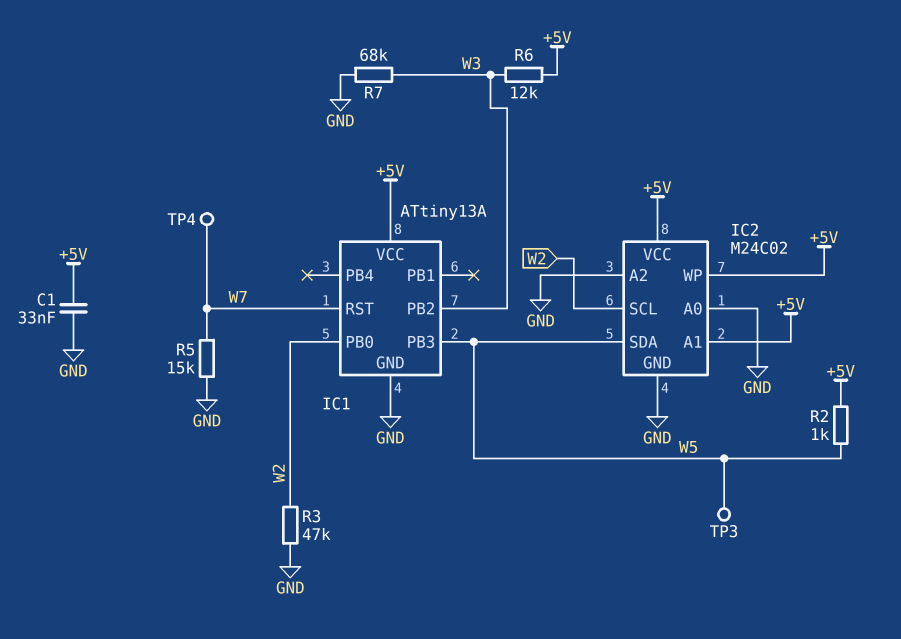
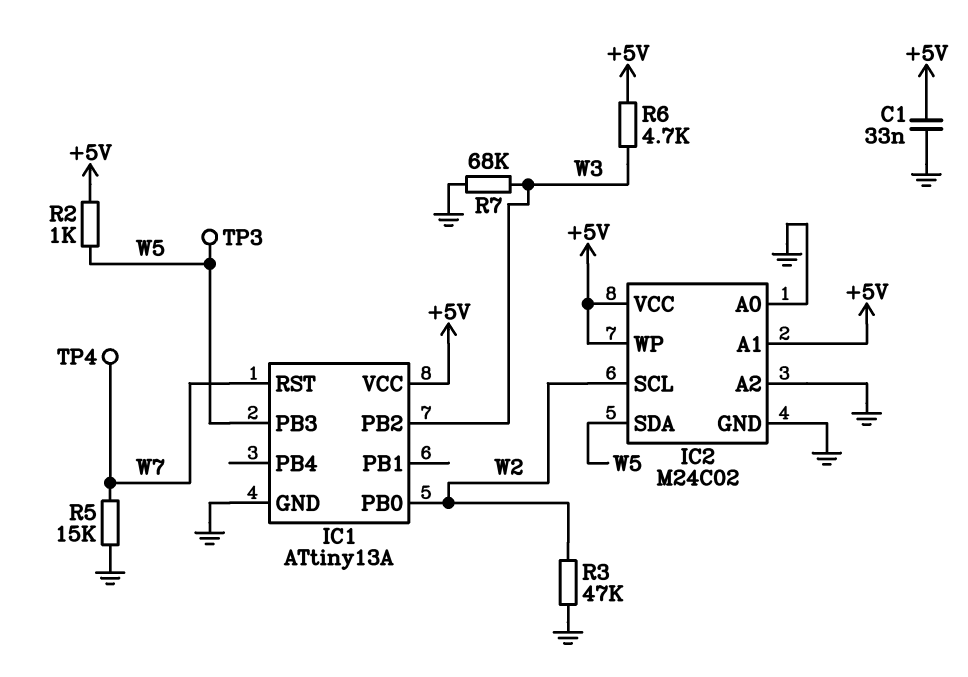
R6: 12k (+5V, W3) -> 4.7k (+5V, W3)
* * *
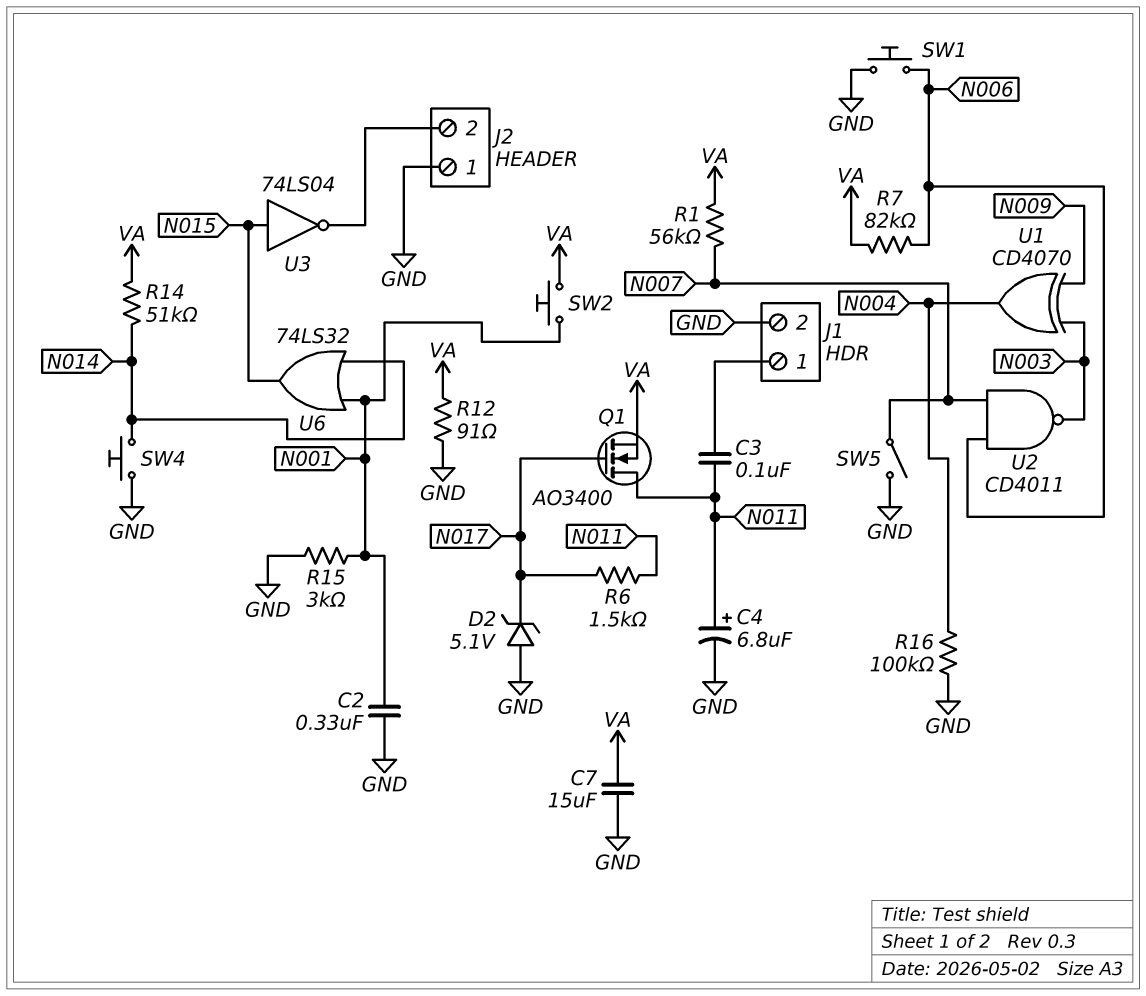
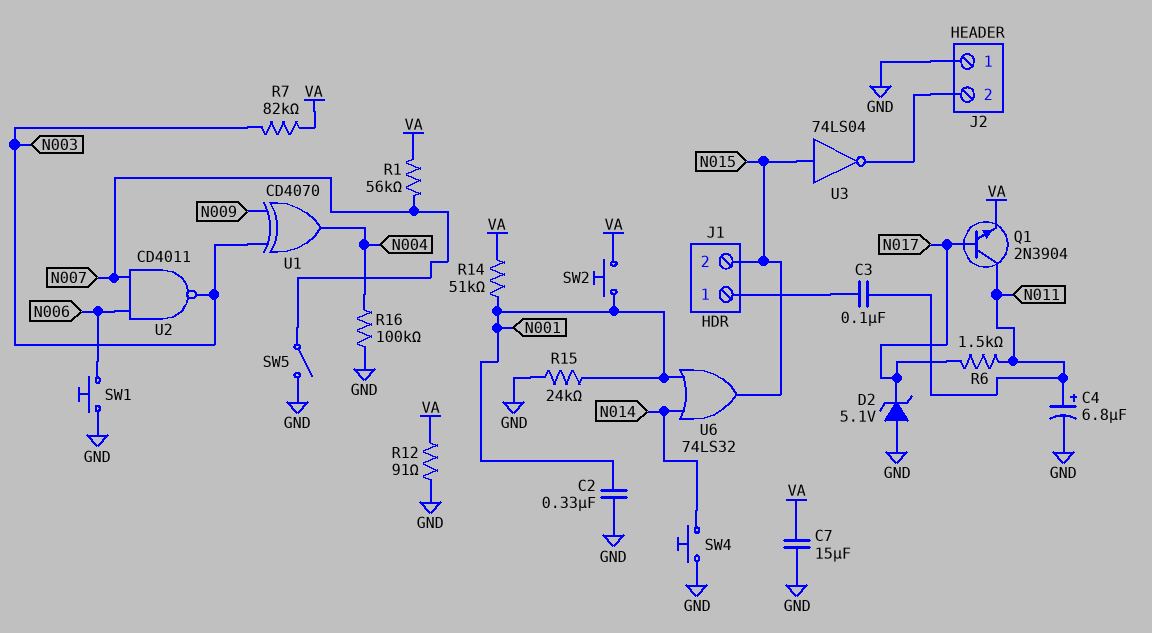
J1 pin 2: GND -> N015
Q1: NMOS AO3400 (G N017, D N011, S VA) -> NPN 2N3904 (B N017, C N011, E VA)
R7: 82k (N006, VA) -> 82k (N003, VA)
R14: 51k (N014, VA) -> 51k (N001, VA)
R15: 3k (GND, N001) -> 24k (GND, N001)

■ The task
Within the listing above, extract exactly the lines from the line with "R14: 51k (N014, VA) -> 51k (N001, VA)" to the line with "R15: 3k (GND, N001) -> 24k (GND, N001)", the two named lines included, and no others.

■ Result
R14: 51k (N014, VA) -> 51k (N001, VA)
R15: 3k (GND, N001) -> 24k (GND, N001)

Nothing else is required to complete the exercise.